● **Brief**
Within the entries below, find the portion that opens with the line containing "relocated,kovagovin (blue),(352 337" and closes with the line containing "spun,papepix (green),(692 235". Retype that portion exactly and only.

[[ Records provided open ]]

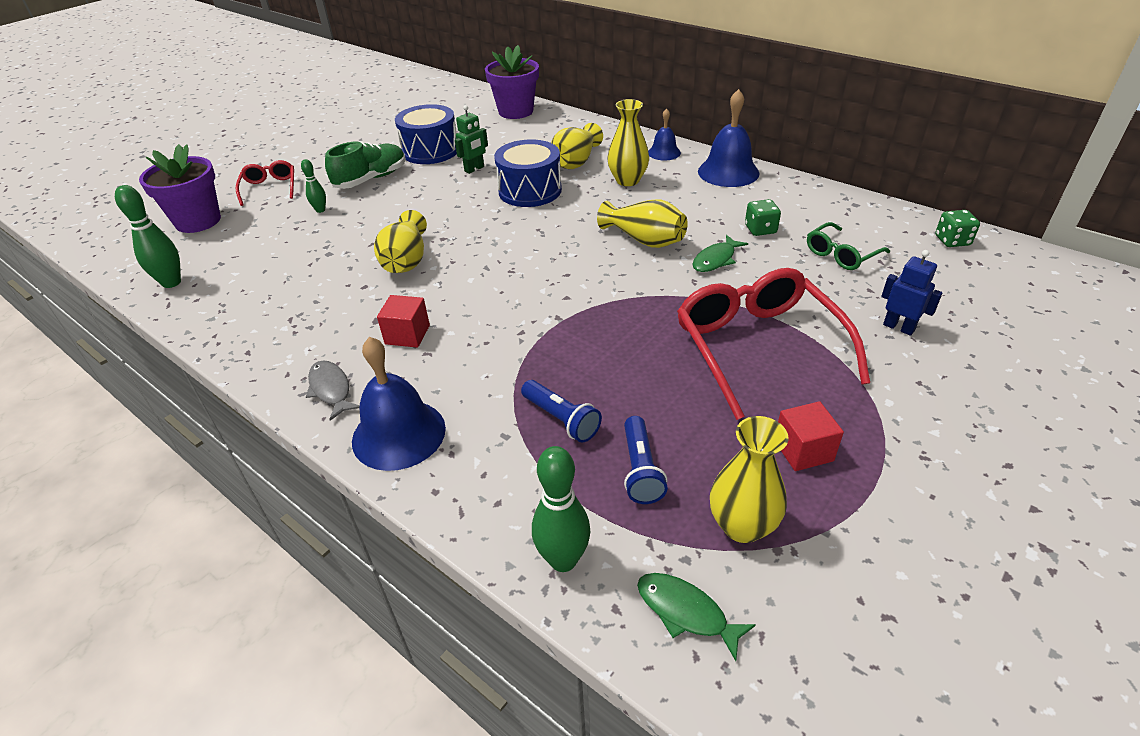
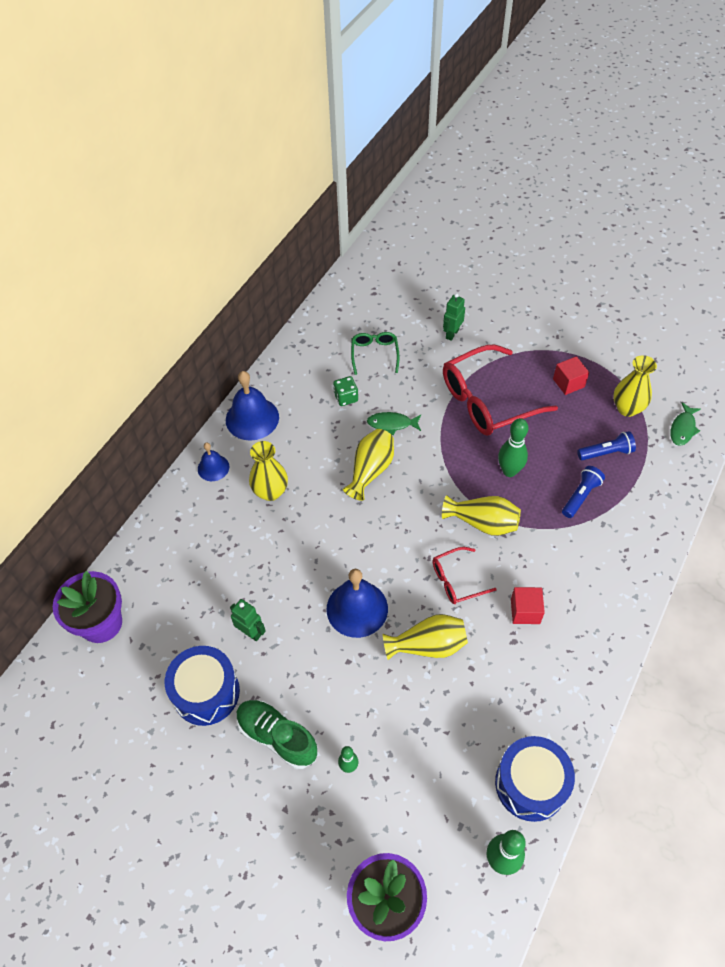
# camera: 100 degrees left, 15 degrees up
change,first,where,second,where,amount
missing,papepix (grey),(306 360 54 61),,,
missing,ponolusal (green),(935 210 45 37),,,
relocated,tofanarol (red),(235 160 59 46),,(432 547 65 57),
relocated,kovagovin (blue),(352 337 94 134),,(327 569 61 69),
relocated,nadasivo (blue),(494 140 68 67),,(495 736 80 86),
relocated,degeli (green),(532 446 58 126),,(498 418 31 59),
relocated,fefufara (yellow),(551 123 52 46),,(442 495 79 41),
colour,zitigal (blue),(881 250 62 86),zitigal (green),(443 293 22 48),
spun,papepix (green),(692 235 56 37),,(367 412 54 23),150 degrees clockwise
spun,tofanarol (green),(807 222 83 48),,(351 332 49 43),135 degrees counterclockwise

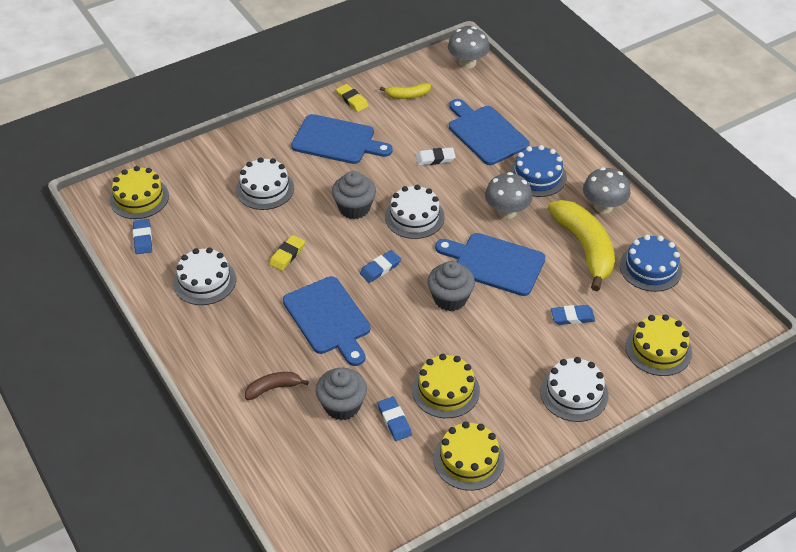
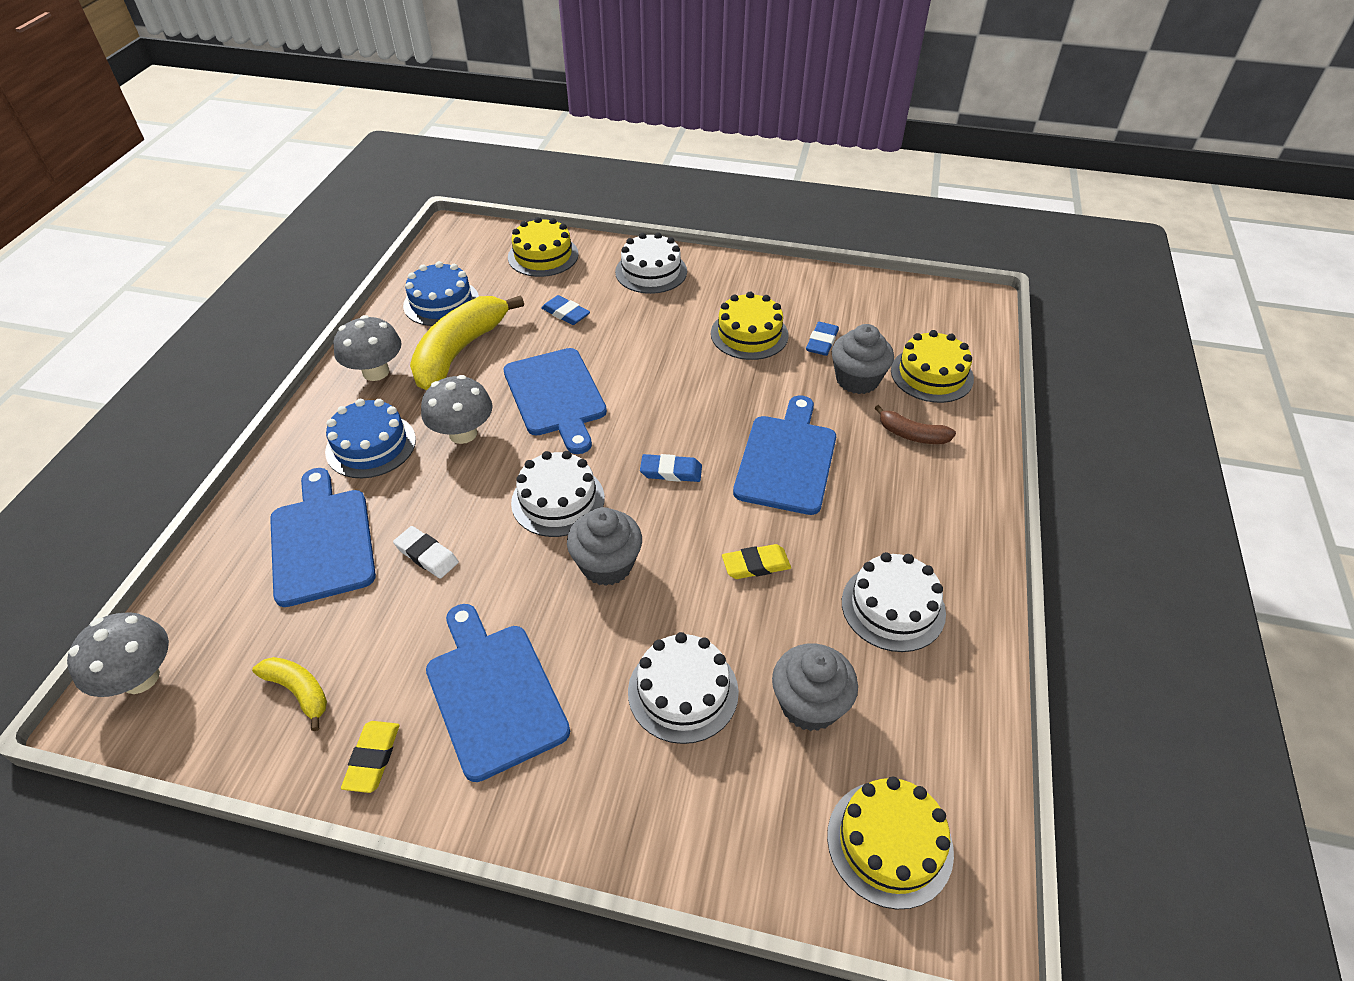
# camera: 135 degrees left, 0 degrees up
change,first,where,second,where,amount
missing,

[[ Records provided closed ]]

● **Response box**
relocated,kovagovin (blue),(352 337 94 134),,(327 569 61 69),
relocated,nadasivo (blue),(494 140 68 67),,(495 736 80 86),
relocated,degeli (green),(532 446 58 126),,(498 418 31 59),
relocated,fefufara (yellow),(551 123 52 46),,(442 495 79 41),
colour,zitigal (blue),(881 250 62 86),zitigal (green),(443 293 22 48),
spun,papepix (green),(692 235 56 37),,(367 412 54 23),150 degrees clockwise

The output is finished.